*** Begin section ***

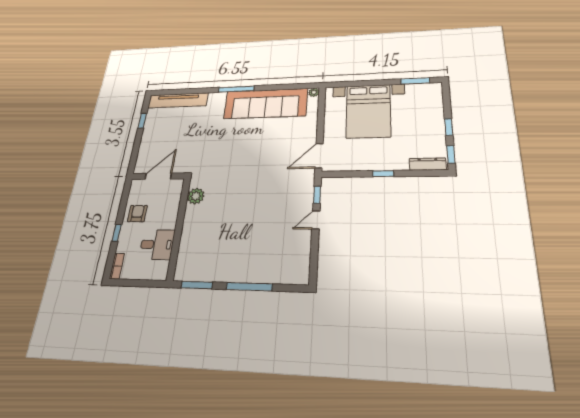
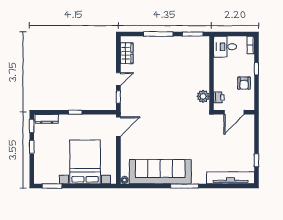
printer: (175, 195) -> (219, 97), added
desk: (157, 245) -> (225, 47), moved
wardrobe: (301, 258) -> (127, 53), added

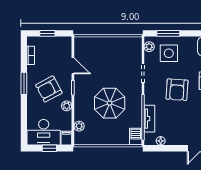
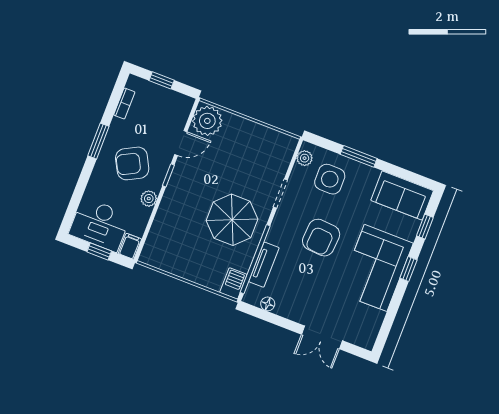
window: (168, 33) -> (359, 156), moved
door: (73, 66) -> (181, 143), hinge flipped
parasol: (110, 103) -> (232, 220), moved
plant: (79, 126) -> (207, 121), moved, width x1.87, depth x1.87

*** End section ***

Your answer must be the records above, word for word, with every picture left out.

Expected answer>
printer: (175, 195) -> (219, 97), added
desk: (157, 245) -> (225, 47), moved
wardrobe: (301, 258) -> (127, 53), added

window: (168, 33) -> (359, 156), moved
door: (73, 66) -> (181, 143), hinge flipped
parasol: (110, 103) -> (232, 220), moved
plant: (79, 126) -> (207, 121), moved, width x1.87, depth x1.87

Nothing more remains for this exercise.